What the task asks:
An exact transcription of all the entries is needed; pictures stay out.

Records for processing:
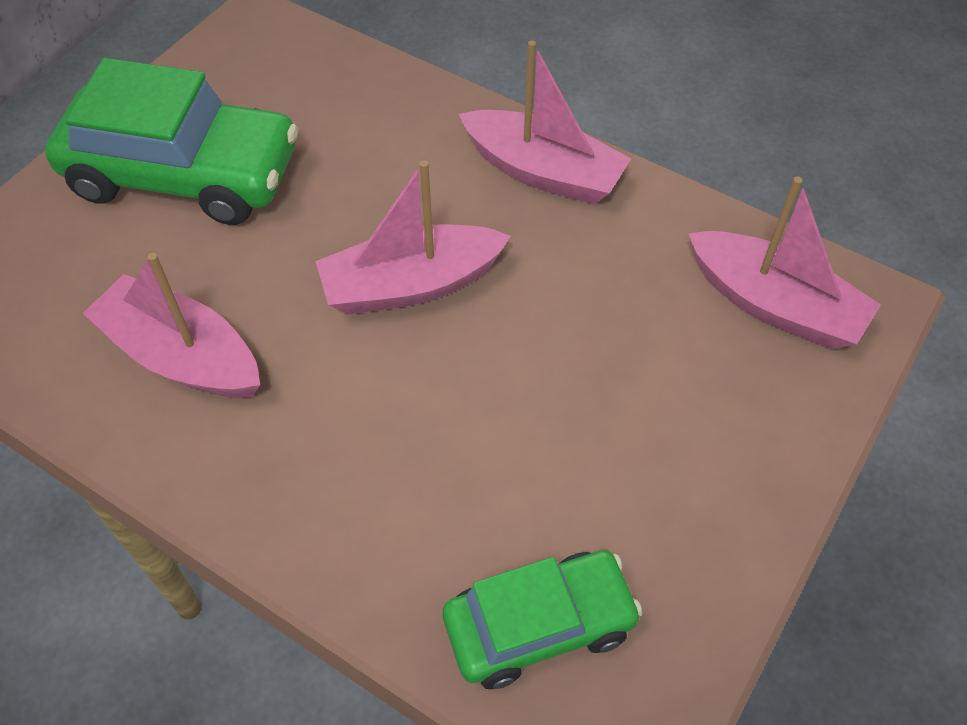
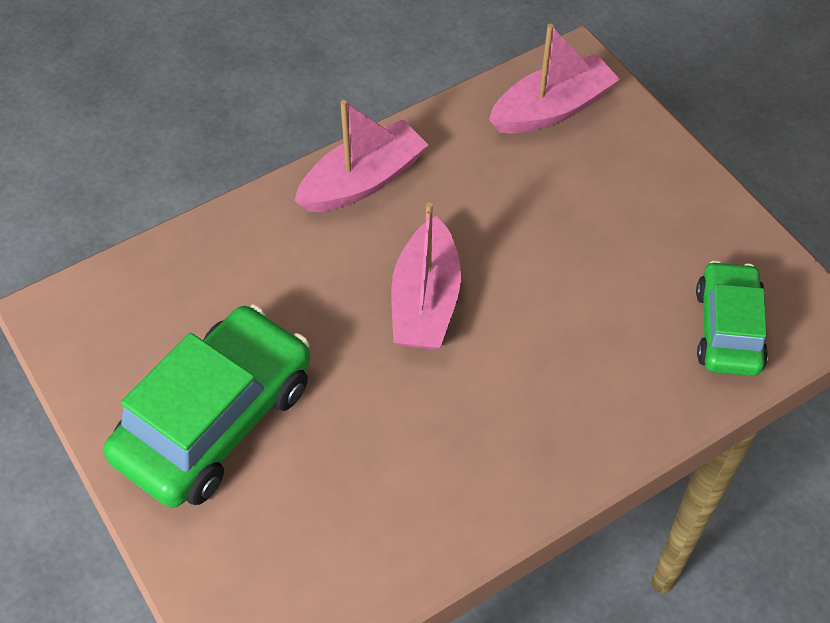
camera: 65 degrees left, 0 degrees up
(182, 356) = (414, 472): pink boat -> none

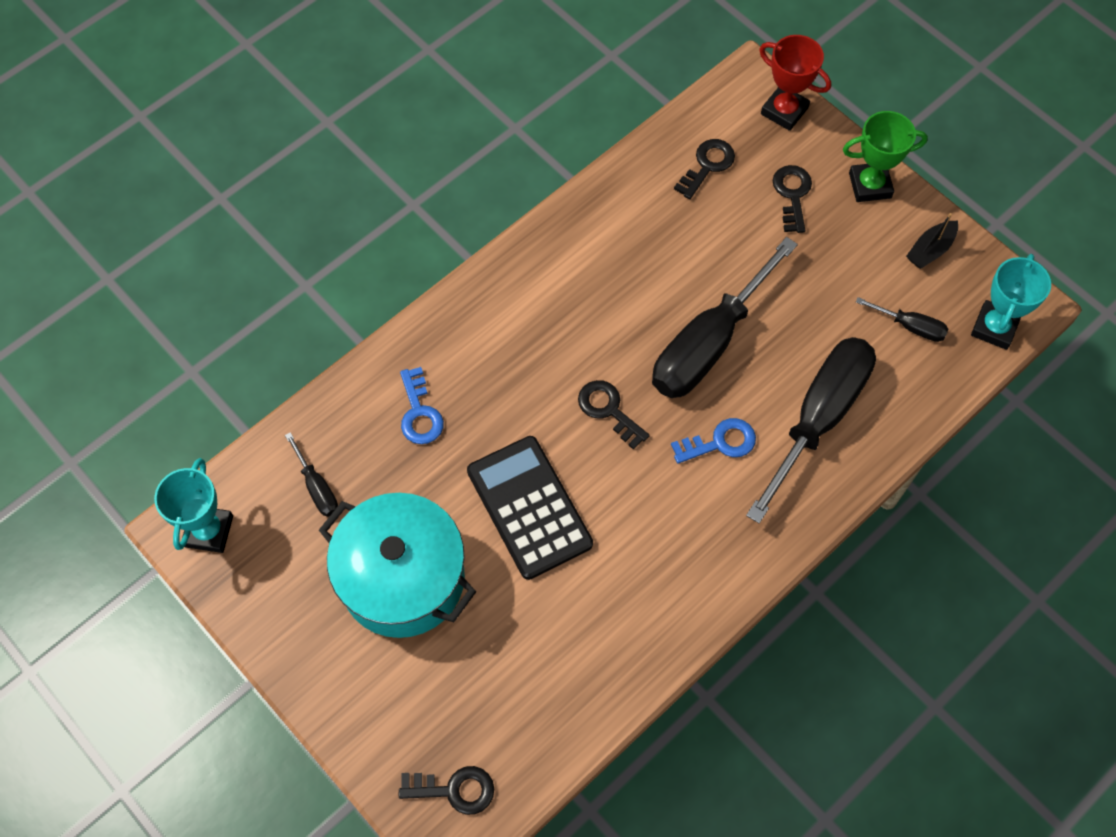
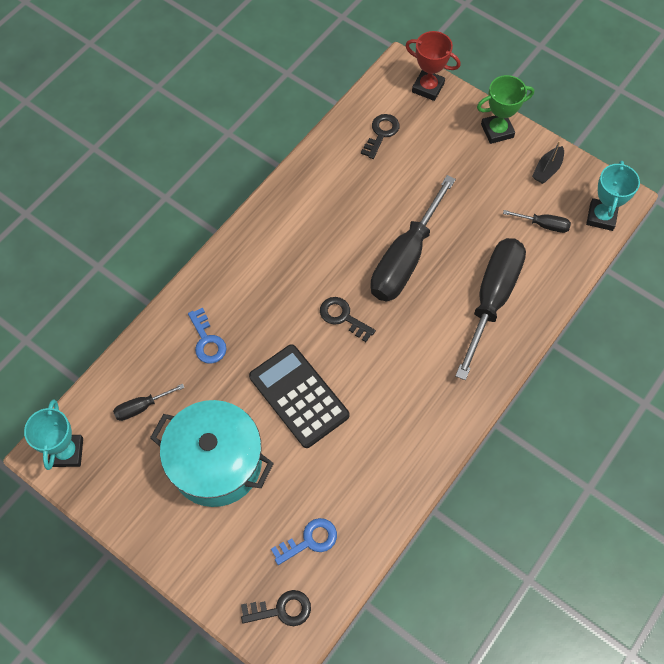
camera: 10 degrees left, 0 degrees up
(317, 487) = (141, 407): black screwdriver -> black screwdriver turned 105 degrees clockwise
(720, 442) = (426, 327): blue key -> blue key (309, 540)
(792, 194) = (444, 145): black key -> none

Answer to the exercise:
camera: 65 degrees left, 0 degrees up
(182, 356) = (414, 472): pink boat -> none

camera: 10 degrees left, 0 degrees up
(317, 487) = (141, 407): black screwdriver -> black screwdriver turned 105 degrees clockwise
(720, 442) = (426, 327): blue key -> blue key (309, 540)
(792, 194) = (444, 145): black key -> none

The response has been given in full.